EXERCISE INPUT —
= = = = =
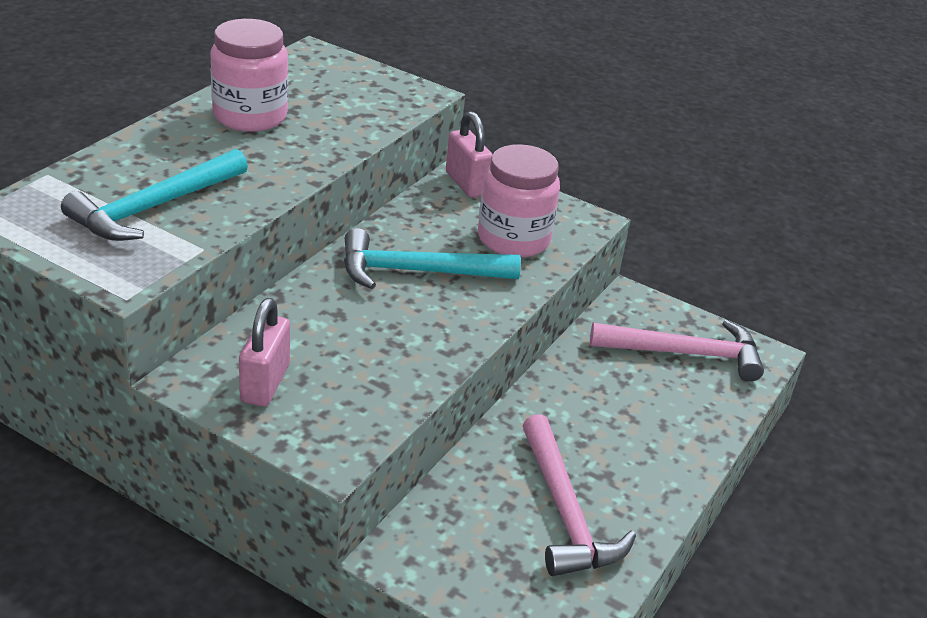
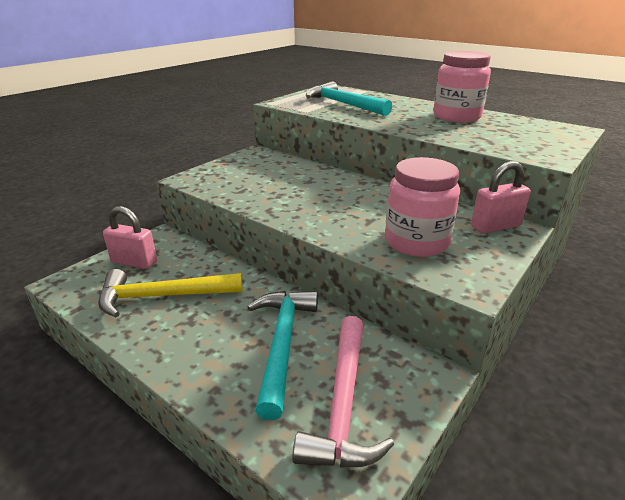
camera: 100 degrees right, 5 degrees down
(265, 383) = (249, 165): pink padlock -> pink padlock (134, 262)
(417, 271) = (358, 203): turquoise hammer -> turquoise hammer (282, 343)
(565, 512) = (162, 296): pink hammer -> yellow hammer

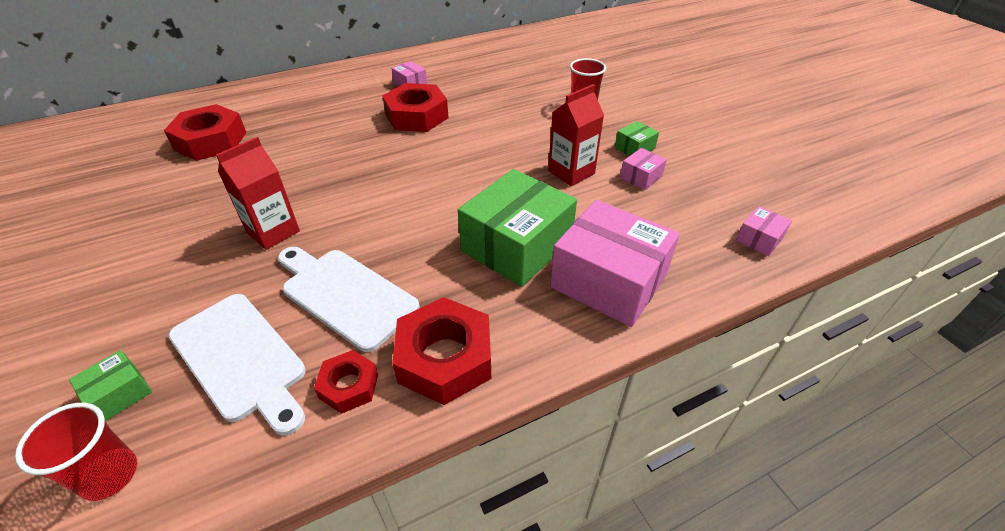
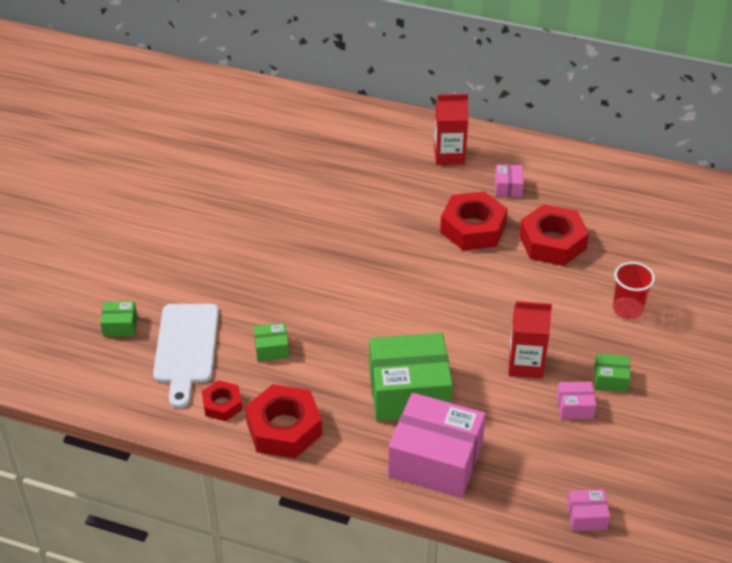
camera: 45 degrees right, 0 degrees up
(110, 475) = (89, 366): red cup -> none
(210, 141) = (302, 159): red nut -> red nut (552, 242)
(273, 232) = (273, 272): red carton -> red carton (449, 155)
(345, 295) = (271, 348): white cutting board -> green box
(608, 281) = (435, 459): pink box -> pink box turned 60 degrees counterclockwise

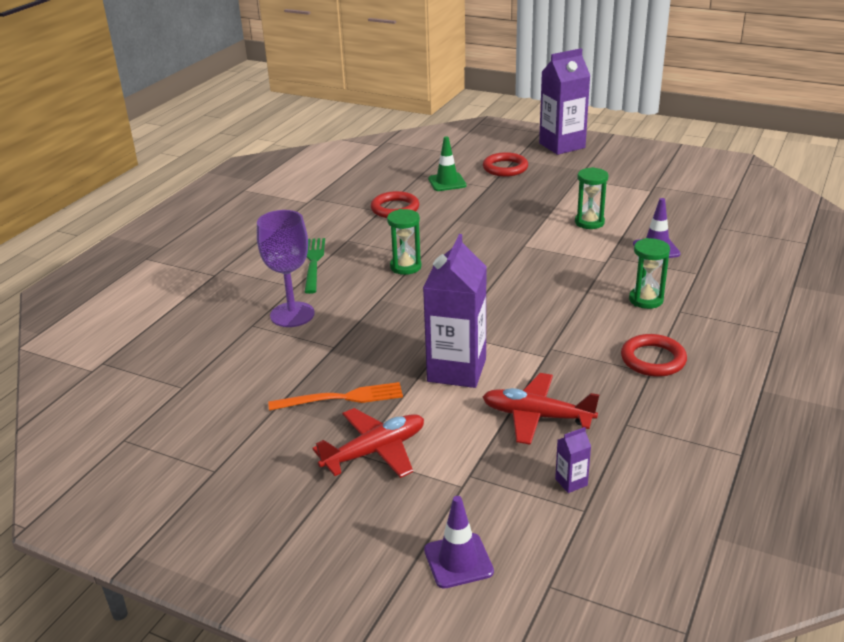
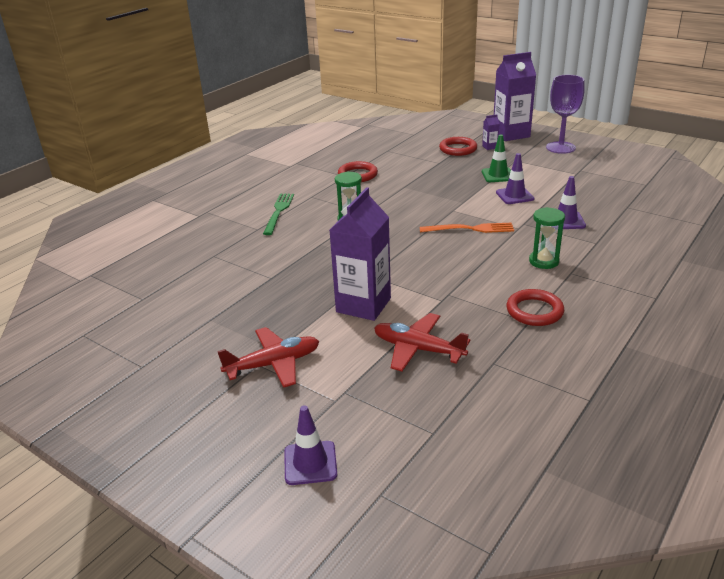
camera: 10 degrees right, 0 degrees up
(292, 314) = (247, 250): purple goblet -> purple goblet (560, 147)
(342, 398) = (262, 319): orange fork -> orange fork (470, 229)
(447, 182) = (406, 157): green traffic cone -> green traffic cone (498, 175)
(571, 482) = (429, 407): purple carton -> purple carton (490, 147)
(589, 222) = (514, 196): green hourglass -> purple traffic cone

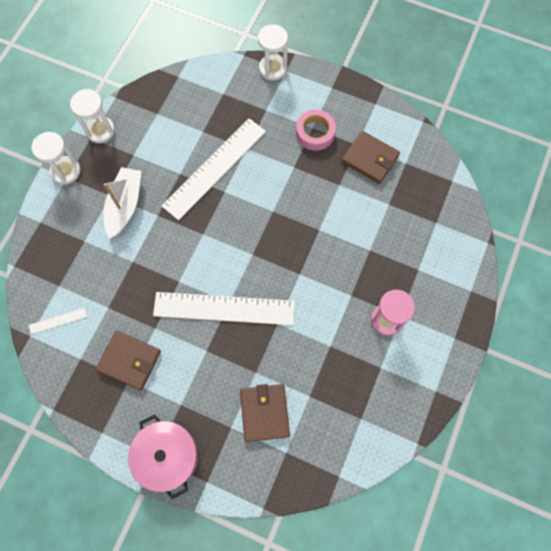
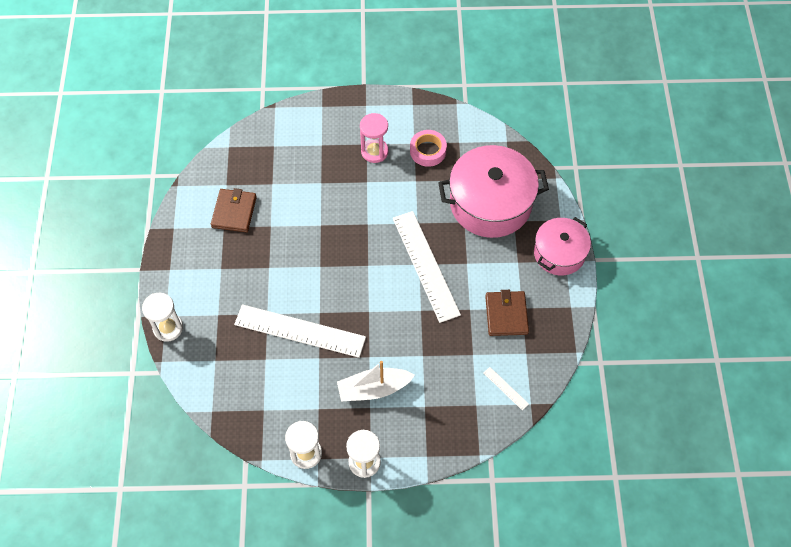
camera: 115 degrees left, 10 degrees down
(264, 413) = (490, 203): brown wallet -> pink pot
(315, 133) = (226, 264): pink tape -> pink tape (428, 151)

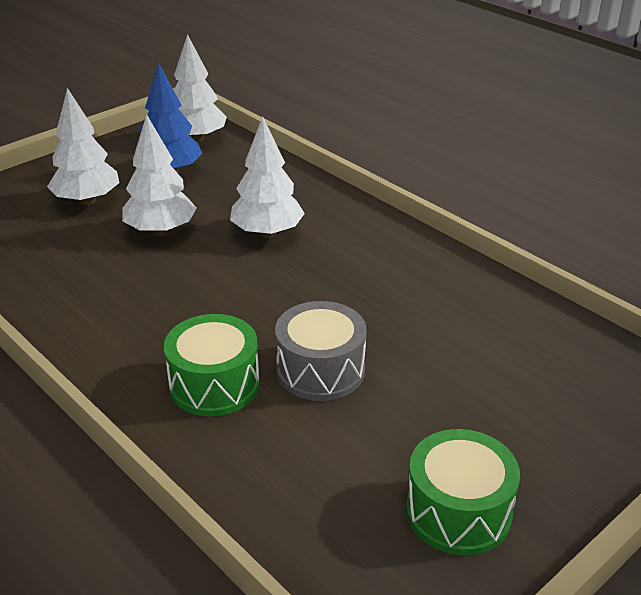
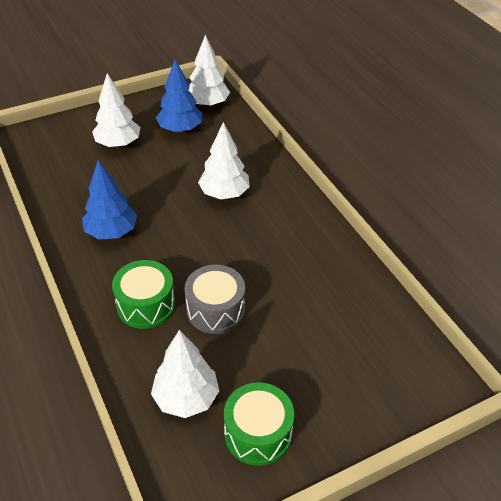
camera: 15 degrees right, 10 degrees up
(122, 305) = (111, 232): none -> blue tree
(161, 231) = (156, 178): white tree -> white tree (186, 398)

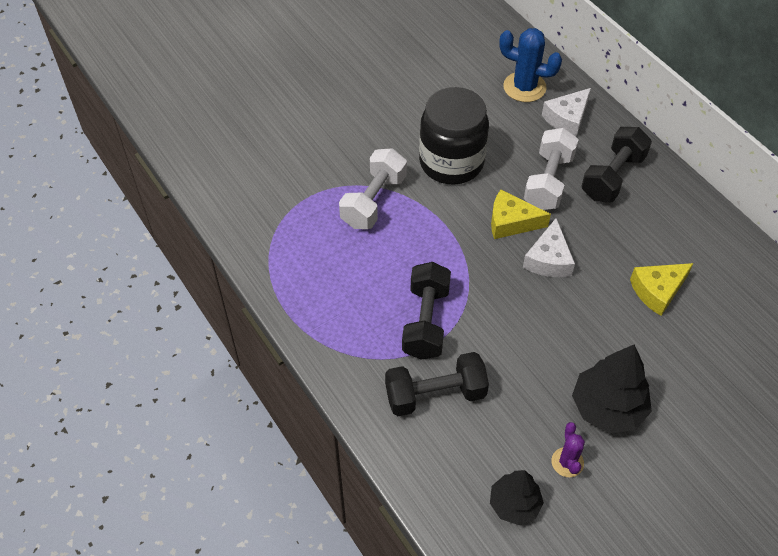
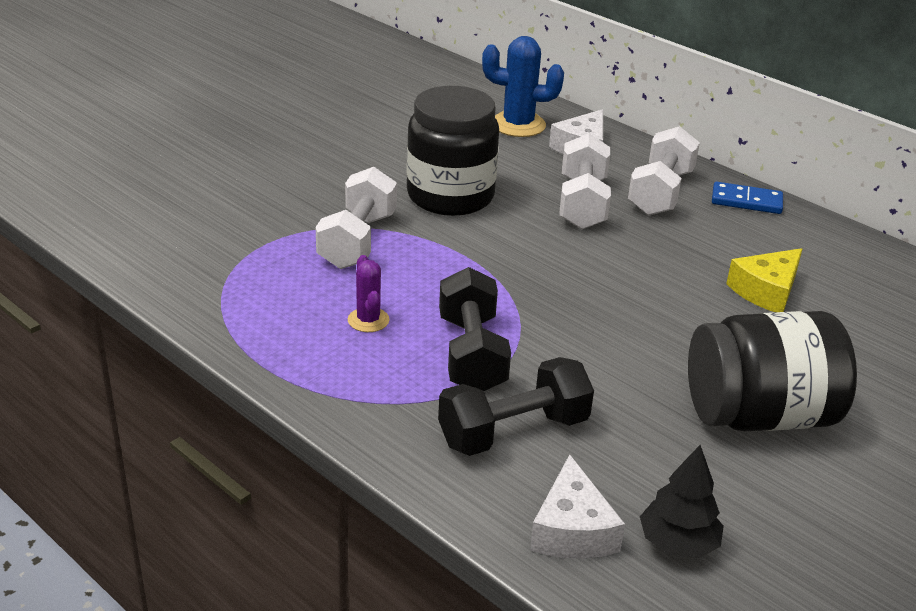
camera: 15 degrees left, 20 degrees down
(511, 222) = (550, 244): yellow cheese -> none
(548, 259) = (614, 275): white cheese -> white cheese (572, 529)
(567, 462) = (732, 483): purple cactus -> purple cactus (368, 320)
(607, 407) = (759, 415): black tree -> black jar
(613, 177) = (660, 193): black dumbbell -> white dumbbell
(677, 194) = (746, 201): none -> blue domino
= = = = =
PROBLEM TO SOLVE —
With the images omitted, retype the records above exactly.

ANSWER TO THIS TASK —
camera: 100 degrees right, 5 degrees down
(265, 383) = (249, 165): pink padlock -> pink padlock (134, 262)
(417, 271) = (358, 203): turquoise hammer -> turquoise hammer (282, 343)
(565, 512) = (162, 296): pink hammer -> yellow hammer

camera: 45 degrees right, 0 degrees up
(110, 475) = (89, 366): red cup -> none
(210, 141) = (302, 159): red nut -> red nut (552, 242)
(273, 232) = (273, 272): red carton -> red carton (449, 155)
(345, 295) = (271, 348): white cutting board -> green box
(608, 281) = (435, 459): pink box -> pink box turned 60 degrees counterclockwise

camera: 10 degrees right, 0 degrees up
(292, 314) = (247, 250): purple goblet -> purple goblet (560, 147)
(342, 398) = (262, 319): orange fork -> orange fork (470, 229)
(447, 182) = (406, 157): green traffic cone -> green traffic cone (498, 175)
(571, 482) = (429, 407): purple carton -> purple carton (490, 147)
(589, 222) = (514, 196): green hourglass -> purple traffic cone

camera: 115 degrees left, 10 degrees down
(264, 413) = (490, 203): brown wallet -> pink pot
(315, 133) = (226, 264): pink tape -> pink tape (428, 151)

camera: 15 degrees right, 10 degrees up
(122, 305) = (111, 232): none -> blue tree
(161, 231) = (156, 178): white tree -> white tree (186, 398)

camera: 15 degrees left, 20 degrees down
(511, 222) = (550, 244): yellow cheese -> none
(548, 259) = (614, 275): white cheese -> white cheese (572, 529)
(567, 462) = (732, 483): purple cactus -> purple cactus (368, 320)
(607, 407) = (759, 415): black tree -> black jar
(613, 177) = (660, 193): black dumbbell -> white dumbbell
(677, 194) = (746, 201): none -> blue domino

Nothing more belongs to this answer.